● **Data for analysis**:
=== Begin Enclosure ===
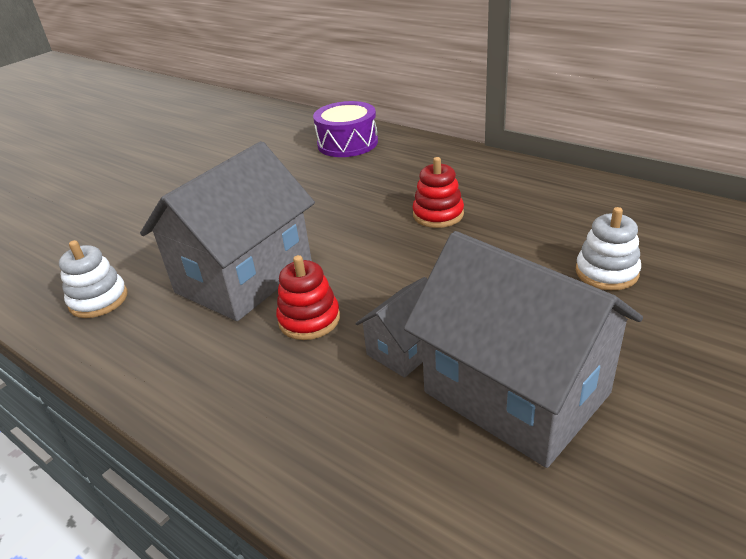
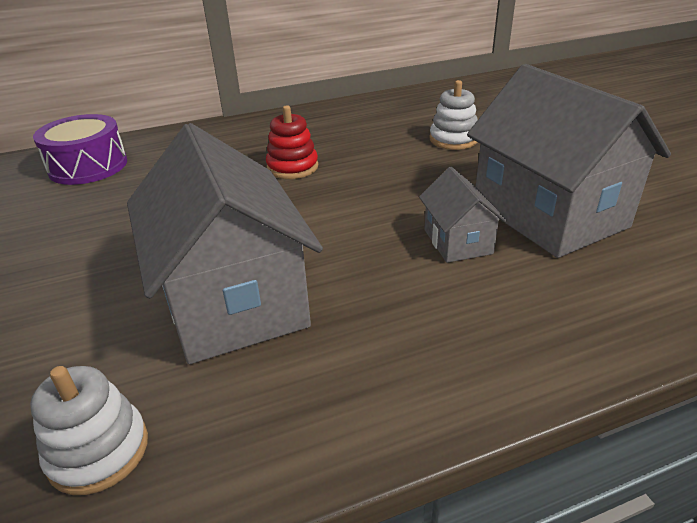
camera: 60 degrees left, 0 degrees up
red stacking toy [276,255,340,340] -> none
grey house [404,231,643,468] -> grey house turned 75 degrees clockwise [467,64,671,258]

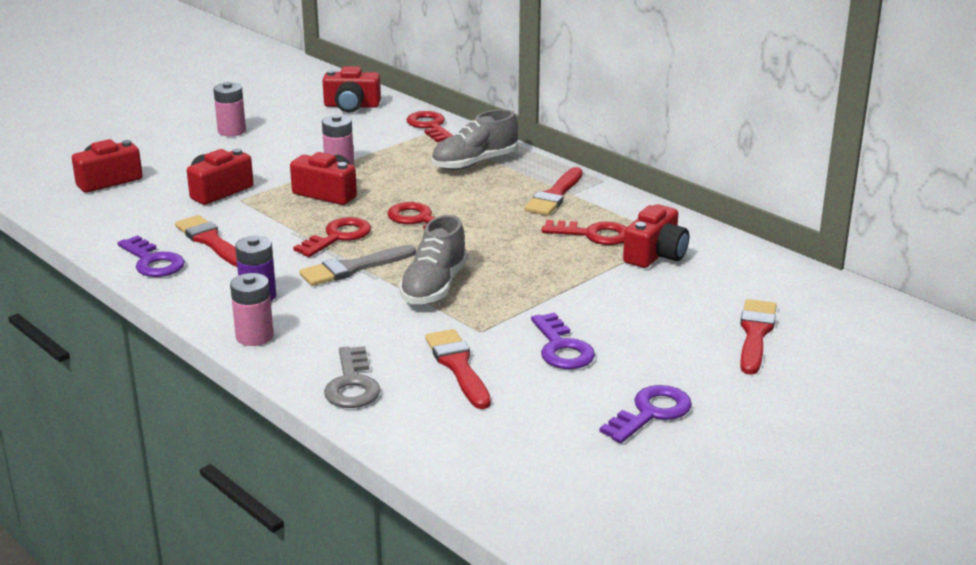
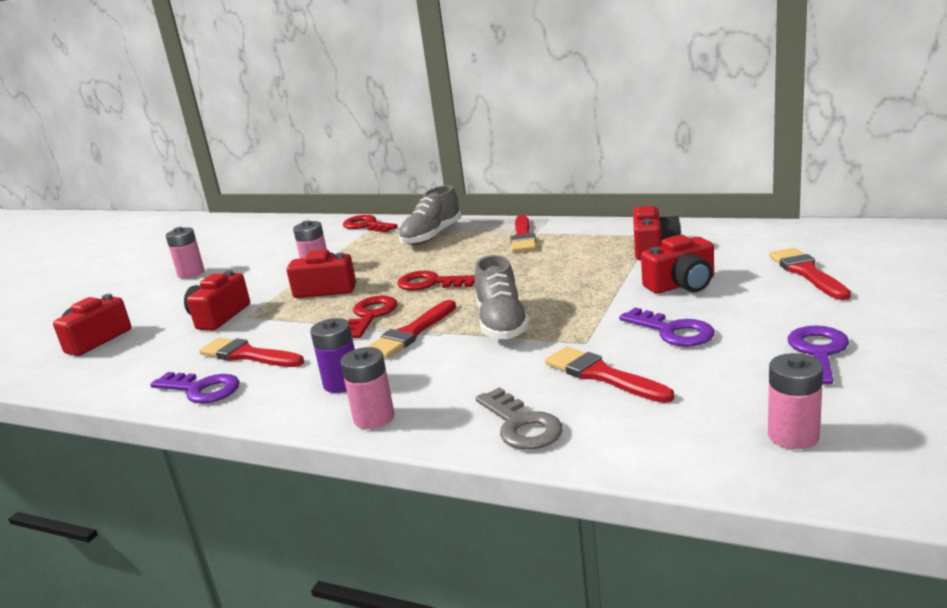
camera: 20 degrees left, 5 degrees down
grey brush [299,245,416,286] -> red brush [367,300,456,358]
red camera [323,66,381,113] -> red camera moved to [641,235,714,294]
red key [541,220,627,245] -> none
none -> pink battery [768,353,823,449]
=== End Enclosure ===
● **About this task**:
Identify the lines above with the word "camera". Copy them.

● **Output for this task**:
camera: 60 degrees left, 0 degrees up
camera: 20 degrees left, 5 degrees down
red camera [323,66,381,113] -> red camera moved to [641,235,714,294]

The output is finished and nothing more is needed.